# [Supplied entries]
____

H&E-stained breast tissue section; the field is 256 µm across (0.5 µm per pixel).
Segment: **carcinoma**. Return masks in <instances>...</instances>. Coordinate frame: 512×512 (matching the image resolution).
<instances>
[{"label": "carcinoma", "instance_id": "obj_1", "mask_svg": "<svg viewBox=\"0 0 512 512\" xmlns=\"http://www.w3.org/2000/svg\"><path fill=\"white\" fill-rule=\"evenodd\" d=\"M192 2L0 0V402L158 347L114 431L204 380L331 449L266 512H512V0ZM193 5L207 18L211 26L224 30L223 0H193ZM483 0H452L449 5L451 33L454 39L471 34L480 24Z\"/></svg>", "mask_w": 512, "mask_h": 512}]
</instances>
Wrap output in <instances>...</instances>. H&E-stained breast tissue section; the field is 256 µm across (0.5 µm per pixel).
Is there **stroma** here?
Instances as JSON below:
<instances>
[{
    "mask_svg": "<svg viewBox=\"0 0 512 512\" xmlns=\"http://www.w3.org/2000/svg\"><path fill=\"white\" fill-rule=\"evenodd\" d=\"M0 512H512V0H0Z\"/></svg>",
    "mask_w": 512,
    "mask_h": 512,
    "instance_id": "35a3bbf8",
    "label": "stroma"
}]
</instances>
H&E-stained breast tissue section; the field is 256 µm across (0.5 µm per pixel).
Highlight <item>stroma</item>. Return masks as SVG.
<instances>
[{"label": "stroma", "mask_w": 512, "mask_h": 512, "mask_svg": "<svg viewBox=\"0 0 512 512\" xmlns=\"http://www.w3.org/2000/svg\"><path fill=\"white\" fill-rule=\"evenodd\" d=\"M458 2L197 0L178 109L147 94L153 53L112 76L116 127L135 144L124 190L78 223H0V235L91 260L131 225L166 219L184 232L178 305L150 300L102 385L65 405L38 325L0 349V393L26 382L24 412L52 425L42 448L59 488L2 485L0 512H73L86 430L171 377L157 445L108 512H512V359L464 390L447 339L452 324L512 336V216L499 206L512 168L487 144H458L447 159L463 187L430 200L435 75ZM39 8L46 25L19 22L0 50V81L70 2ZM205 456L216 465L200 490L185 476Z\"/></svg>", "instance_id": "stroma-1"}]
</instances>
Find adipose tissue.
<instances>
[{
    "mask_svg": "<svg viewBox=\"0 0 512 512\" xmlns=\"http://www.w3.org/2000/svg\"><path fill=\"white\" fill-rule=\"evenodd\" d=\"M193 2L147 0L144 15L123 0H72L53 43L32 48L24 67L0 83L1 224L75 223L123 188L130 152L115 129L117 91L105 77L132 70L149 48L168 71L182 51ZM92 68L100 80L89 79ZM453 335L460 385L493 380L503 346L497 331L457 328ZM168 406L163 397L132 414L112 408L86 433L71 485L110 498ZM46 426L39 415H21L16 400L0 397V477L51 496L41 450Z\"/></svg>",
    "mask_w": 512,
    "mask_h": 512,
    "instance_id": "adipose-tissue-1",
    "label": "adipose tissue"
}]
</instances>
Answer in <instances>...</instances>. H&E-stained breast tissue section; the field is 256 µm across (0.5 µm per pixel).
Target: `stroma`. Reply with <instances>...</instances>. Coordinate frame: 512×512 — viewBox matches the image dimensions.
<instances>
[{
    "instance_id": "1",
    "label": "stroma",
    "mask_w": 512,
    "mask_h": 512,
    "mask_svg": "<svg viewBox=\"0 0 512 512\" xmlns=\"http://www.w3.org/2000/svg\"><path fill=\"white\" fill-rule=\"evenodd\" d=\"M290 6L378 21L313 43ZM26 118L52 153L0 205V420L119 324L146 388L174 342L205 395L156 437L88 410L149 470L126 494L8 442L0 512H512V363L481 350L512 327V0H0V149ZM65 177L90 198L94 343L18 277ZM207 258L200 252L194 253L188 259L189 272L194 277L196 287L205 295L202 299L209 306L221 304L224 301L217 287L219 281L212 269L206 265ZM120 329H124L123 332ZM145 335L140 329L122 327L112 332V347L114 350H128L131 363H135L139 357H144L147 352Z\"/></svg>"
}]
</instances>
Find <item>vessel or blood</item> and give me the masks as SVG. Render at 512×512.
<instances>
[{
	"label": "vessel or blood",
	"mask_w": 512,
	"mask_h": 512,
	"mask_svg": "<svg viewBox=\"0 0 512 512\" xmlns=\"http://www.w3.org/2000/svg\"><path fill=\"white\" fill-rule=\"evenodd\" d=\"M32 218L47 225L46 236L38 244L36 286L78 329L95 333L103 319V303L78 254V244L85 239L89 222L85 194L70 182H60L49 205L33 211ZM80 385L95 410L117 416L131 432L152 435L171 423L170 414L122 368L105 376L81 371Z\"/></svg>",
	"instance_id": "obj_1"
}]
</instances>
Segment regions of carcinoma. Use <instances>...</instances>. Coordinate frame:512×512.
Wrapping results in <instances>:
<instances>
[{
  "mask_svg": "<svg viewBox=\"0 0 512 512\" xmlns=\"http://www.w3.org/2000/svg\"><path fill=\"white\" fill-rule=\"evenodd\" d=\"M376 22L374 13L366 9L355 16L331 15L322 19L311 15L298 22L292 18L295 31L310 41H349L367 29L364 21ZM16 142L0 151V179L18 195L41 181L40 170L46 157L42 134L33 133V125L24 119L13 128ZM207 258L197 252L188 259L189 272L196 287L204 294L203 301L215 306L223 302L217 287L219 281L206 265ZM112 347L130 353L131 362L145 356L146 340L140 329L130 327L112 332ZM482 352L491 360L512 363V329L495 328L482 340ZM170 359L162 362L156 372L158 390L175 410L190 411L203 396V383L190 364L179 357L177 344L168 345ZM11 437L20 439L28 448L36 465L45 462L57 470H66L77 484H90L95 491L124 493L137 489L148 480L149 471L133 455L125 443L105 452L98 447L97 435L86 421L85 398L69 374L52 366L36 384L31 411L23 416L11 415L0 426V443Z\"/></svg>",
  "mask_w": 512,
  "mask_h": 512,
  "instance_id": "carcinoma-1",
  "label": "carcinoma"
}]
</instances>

____

# [What this task involves]
Return all of the entries word for word.

# [Exercise result]
H&E-stained breast tissue section; the field is 256 µm across (0.5 µm per pixel).
Segment: **carcinoma**. Return masks in <instances>...</instances>. Coordinate frame: 512×512 (matching the image resolution).
<instances>
[{"label": "carcinoma", "instance_id": "obj_1", "mask_svg": "<svg viewBox=\"0 0 512 512\" xmlns=\"http://www.w3.org/2000/svg\"><path fill=\"white\" fill-rule=\"evenodd\" d=\"M192 2L0 0V402L158 347L114 431L204 380L331 449L266 512H512V0ZM193 5L207 18L211 26L224 30L223 0H193ZM483 0H452L449 5L451 33L454 39L471 34L480 24Z\"/></svg>", "mask_w": 512, "mask_h": 512}]
</instances>
Wrap output in <instances>...</instances>. H&E-stained breast tissue section; the field is 256 µm across (0.5 µm per pixel).
Is there **stroma** here?
Instances as JSON below:
<instances>
[{
    "mask_svg": "<svg viewBox=\"0 0 512 512\" xmlns=\"http://www.w3.org/2000/svg\"><path fill=\"white\" fill-rule=\"evenodd\" d=\"M0 512H512V0H0Z\"/></svg>",
    "mask_w": 512,
    "mask_h": 512,
    "instance_id": "35a3bbf8",
    "label": "stroma"
}]
</instances>
H&E-stained breast tissue section; the field is 256 µm across (0.5 µm per pixel).
Highlight <item>stroma</item>. Return masks as SVG.
<instances>
[{"label": "stroma", "mask_w": 512, "mask_h": 512, "mask_svg": "<svg viewBox=\"0 0 512 512\" xmlns=\"http://www.w3.org/2000/svg\"><path fill=\"white\" fill-rule=\"evenodd\" d=\"M458 2L197 0L178 109L147 94L153 53L112 76L116 127L135 144L124 190L78 223H0V235L91 260L131 225L166 219L184 232L178 305L150 300L102 385L65 405L38 325L0 349V393L26 382L24 412L52 425L42 448L59 488L2 485L0 512H73L86 430L171 377L157 445L108 512H512V359L464 390L447 339L452 324L512 336V216L499 206L512 168L487 144H458L447 159L463 187L430 200L435 75ZM39 8L46 25L19 22L0 50V81L70 2ZM205 456L216 465L200 490L185 476Z\"/></svg>", "instance_id": "stroma-1"}]
</instances>
Find adipose tissue.
<instances>
[{
    "mask_svg": "<svg viewBox=\"0 0 512 512\" xmlns=\"http://www.w3.org/2000/svg\"><path fill=\"white\" fill-rule=\"evenodd\" d=\"M193 2L147 0L144 15L123 0H72L53 43L32 48L24 67L0 83L1 224L75 223L123 188L130 152L115 129L117 91L105 77L132 70L149 48L168 71L182 51ZM92 68L100 80L89 79ZM453 335L460 385L493 380L503 346L497 331L457 328ZM168 406L163 397L132 414L112 408L86 433L71 485L110 498ZM46 426L39 415H21L16 400L0 397V477L51 496L41 450Z\"/></svg>",
    "mask_w": 512,
    "mask_h": 512,
    "instance_id": "adipose-tissue-1",
    "label": "adipose tissue"
}]
</instances>
Answer in <instances>...</instances>. H&E-stained breast tissue section; the field is 256 µm across (0.5 µm per pixel).
Target: `stroma`. Reply with <instances>...</instances>. Coordinate frame: 512×512 — viewBox matches the image dimensions.
<instances>
[{
    "instance_id": "1",
    "label": "stroma",
    "mask_w": 512,
    "mask_h": 512,
    "mask_svg": "<svg viewBox=\"0 0 512 512\" xmlns=\"http://www.w3.org/2000/svg\"><path fill=\"white\" fill-rule=\"evenodd\" d=\"M290 6L378 21L313 43ZM26 118L52 153L0 205V420L119 324L146 388L174 342L205 395L156 437L88 410L149 470L126 494L8 442L0 512H512V363L481 350L512 327V0H0V149ZM65 177L90 198L94 343L18 277ZM207 258L200 252L194 253L188 259L189 272L194 277L196 287L205 295L202 299L209 306L221 304L224 301L217 287L219 281L212 269L206 265ZM120 329H124L123 332ZM145 335L140 329L122 327L112 332V347L114 350H128L131 363H135L139 357H144L147 352Z\"/></svg>"
}]
</instances>
Find <item>vessel or blood</item> and give me the masks as SVG. Render at 512×512.
<instances>
[{
	"label": "vessel or blood",
	"mask_w": 512,
	"mask_h": 512,
	"mask_svg": "<svg viewBox=\"0 0 512 512\" xmlns=\"http://www.w3.org/2000/svg\"><path fill=\"white\" fill-rule=\"evenodd\" d=\"M32 218L47 225L46 236L38 244L36 286L78 329L95 333L103 319V303L78 254V244L85 239L89 222L85 194L70 182H60L49 205L33 211ZM80 385L95 410L117 416L131 432L152 435L171 423L170 414L122 368L105 376L81 371Z\"/></svg>",
	"instance_id": "obj_1"
}]
</instances>
Segment regions of carcinoma. Use <instances>...</instances>. Coordinate frame:512×512.
Wrapping results in <instances>:
<instances>
[{
  "mask_svg": "<svg viewBox=\"0 0 512 512\" xmlns=\"http://www.w3.org/2000/svg\"><path fill=\"white\" fill-rule=\"evenodd\" d=\"M376 22L374 13L366 9L355 16L331 15L322 19L311 15L298 22L292 18L295 31L310 41H349L367 29L364 21ZM16 142L0 151V179L18 195L41 181L40 170L46 157L42 134L33 133V125L24 119L13 128ZM207 258L197 252L188 259L189 272L196 287L204 294L203 301L215 306L223 302L217 287L219 281L206 265ZM112 347L130 353L131 362L145 356L146 340L140 329L130 327L112 332ZM482 352L491 360L512 363V329L495 328L482 340ZM170 359L162 362L156 372L158 390L175 410L190 411L203 396V383L190 364L179 357L177 344L168 345ZM11 437L20 439L28 448L36 465L45 462L57 470H66L77 484H90L95 491L124 493L137 489L148 480L149 471L133 455L125 443L105 452L98 447L97 435L86 421L85 398L69 374L52 366L36 384L31 411L23 416L11 415L0 426V443Z\"/></svg>",
  "mask_w": 512,
  "mask_h": 512,
  "instance_id": "carcinoma-1",
  "label": "carcinoma"
}]
</instances>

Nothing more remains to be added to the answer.